(Input for this task)

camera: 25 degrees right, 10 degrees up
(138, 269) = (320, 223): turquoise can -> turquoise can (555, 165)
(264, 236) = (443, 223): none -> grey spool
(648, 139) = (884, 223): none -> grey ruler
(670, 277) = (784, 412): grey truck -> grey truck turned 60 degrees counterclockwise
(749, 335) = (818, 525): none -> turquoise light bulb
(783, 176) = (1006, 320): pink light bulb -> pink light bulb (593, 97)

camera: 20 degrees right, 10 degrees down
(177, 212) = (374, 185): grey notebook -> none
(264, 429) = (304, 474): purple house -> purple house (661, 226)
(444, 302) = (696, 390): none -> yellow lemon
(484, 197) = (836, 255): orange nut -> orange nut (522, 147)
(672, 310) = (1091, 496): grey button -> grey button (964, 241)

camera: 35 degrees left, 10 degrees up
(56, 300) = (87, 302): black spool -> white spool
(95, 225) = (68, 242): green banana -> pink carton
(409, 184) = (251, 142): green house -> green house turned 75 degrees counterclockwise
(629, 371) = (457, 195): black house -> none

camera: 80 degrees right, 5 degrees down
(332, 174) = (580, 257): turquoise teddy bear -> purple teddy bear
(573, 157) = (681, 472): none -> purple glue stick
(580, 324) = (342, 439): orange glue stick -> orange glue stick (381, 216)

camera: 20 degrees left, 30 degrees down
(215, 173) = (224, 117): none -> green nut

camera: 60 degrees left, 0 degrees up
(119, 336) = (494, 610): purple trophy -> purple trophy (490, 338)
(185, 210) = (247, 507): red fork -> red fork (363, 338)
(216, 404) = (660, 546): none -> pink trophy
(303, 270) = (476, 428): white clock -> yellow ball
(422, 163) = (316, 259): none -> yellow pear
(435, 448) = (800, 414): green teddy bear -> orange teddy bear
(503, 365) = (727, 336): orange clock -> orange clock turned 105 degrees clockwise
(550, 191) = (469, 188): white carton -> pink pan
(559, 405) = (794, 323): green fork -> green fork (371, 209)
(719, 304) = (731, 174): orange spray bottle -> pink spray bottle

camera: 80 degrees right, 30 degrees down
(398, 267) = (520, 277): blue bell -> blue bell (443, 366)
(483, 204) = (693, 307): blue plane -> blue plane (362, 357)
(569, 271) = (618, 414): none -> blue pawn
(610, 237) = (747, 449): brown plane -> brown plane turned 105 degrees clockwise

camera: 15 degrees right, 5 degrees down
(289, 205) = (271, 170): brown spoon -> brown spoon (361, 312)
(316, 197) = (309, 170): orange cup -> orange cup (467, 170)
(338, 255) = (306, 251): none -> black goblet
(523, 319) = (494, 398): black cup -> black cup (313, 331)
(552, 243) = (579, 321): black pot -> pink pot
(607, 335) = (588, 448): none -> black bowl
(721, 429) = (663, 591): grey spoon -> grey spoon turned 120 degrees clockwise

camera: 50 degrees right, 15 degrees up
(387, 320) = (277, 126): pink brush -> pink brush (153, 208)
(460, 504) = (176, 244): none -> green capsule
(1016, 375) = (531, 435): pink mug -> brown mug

(Work to complete)
In the listing above, reproduce the first line and each one after it through the line that contains "(550, 191) = (469, 188): white".

(Result of this exercise)
camera: 25 degrees right, 10 degrees up
(138, 269) = (320, 223): turquoise can -> turquoise can (555, 165)
(264, 236) = (443, 223): none -> grey spool
(648, 139) = (884, 223): none -> grey ruler
(670, 277) = (784, 412): grey truck -> grey truck turned 60 degrees counterclockwise
(749, 335) = (818, 525): none -> turquoise light bulb
(783, 176) = (1006, 320): pink light bulb -> pink light bulb (593, 97)

camera: 20 degrees right, 10 degrees down
(177, 212) = (374, 185): grey notebook -> none
(264, 429) = (304, 474): purple house -> purple house (661, 226)
(444, 302) = (696, 390): none -> yellow lemon
(484, 197) = (836, 255): orange nut -> orange nut (522, 147)
(672, 310) = (1091, 496): grey button -> grey button (964, 241)

camera: 35 degrees left, 10 degrees up
(56, 300) = (87, 302): black spool -> white spool
(95, 225) = (68, 242): green banana -> pink carton
(409, 184) = (251, 142): green house -> green house turned 75 degrees counterclockwise
(629, 371) = (457, 195): black house -> none

camera: 80 degrees right, 5 degrees down
(332, 174) = (580, 257): turquoise teddy bear -> purple teddy bear
(573, 157) = (681, 472): none -> purple glue stick
(580, 324) = (342, 439): orange glue stick -> orange glue stick (381, 216)

camera: 20 degrees left, 30 degrees down
(215, 173) = (224, 117): none -> green nut

camera: 60 degrees left, 0 degrees up
(119, 336) = (494, 610): purple trophy -> purple trophy (490, 338)
(185, 210) = (247, 507): red fork -> red fork (363, 338)
(216, 404) = (660, 546): none -> pink trophy
(303, 270) = (476, 428): white clock -> yellow ball
(422, 163) = (316, 259): none -> yellow pear
(435, 448) = (800, 414): green teddy bear -> orange teddy bear
(503, 365) = (727, 336): orange clock -> orange clock turned 105 degrees clockwise
(550, 191) = (469, 188): white carton -> pink pan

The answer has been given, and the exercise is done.